THE TASK:
Show all lines of the entries in which the word "lime" is found.

START STORED DATA

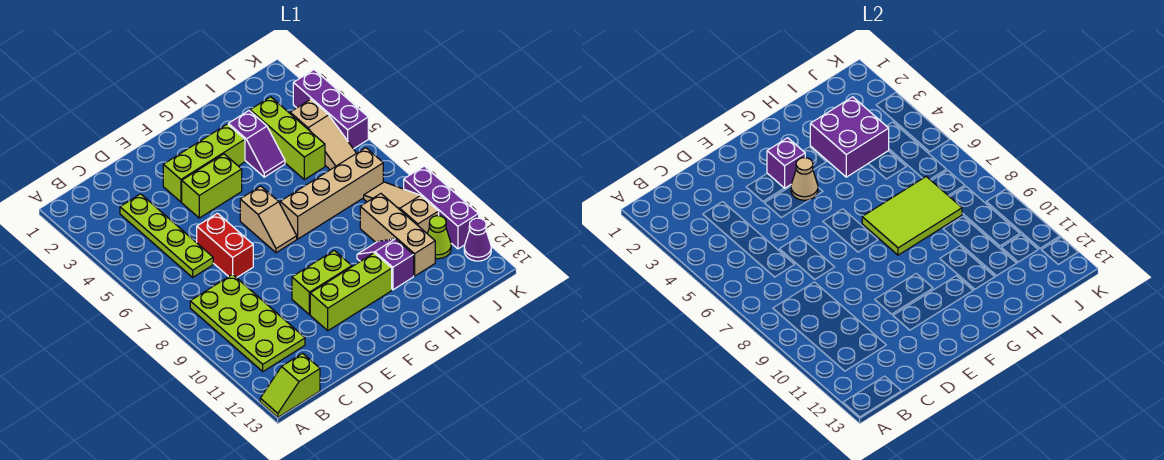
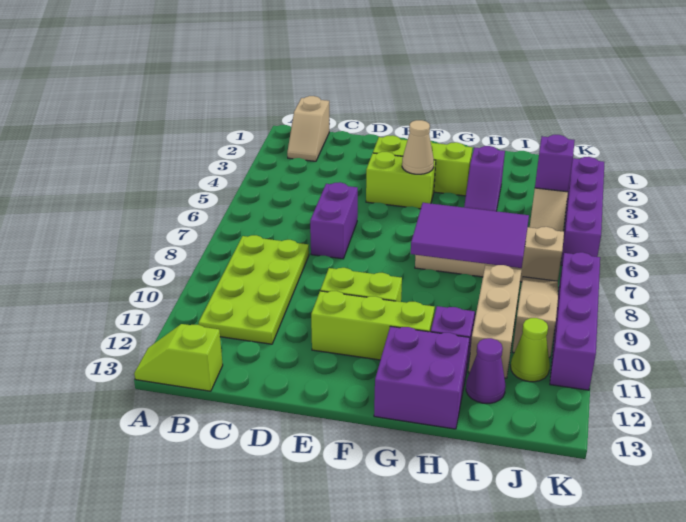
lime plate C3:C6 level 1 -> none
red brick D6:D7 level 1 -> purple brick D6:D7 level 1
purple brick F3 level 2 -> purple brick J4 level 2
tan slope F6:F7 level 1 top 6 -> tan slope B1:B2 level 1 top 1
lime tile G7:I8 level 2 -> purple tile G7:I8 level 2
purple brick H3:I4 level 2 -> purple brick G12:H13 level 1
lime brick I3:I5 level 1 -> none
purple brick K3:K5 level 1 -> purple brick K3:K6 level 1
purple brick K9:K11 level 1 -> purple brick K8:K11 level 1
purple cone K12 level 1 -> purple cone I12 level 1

END STORED DATA

ANSWER TO THIS TASK:
lime plate C3:C6 level 1 -> none
lime tile G7:I8 level 2 -> purple tile G7:I8 level 2
lime brick I3:I5 level 1 -> none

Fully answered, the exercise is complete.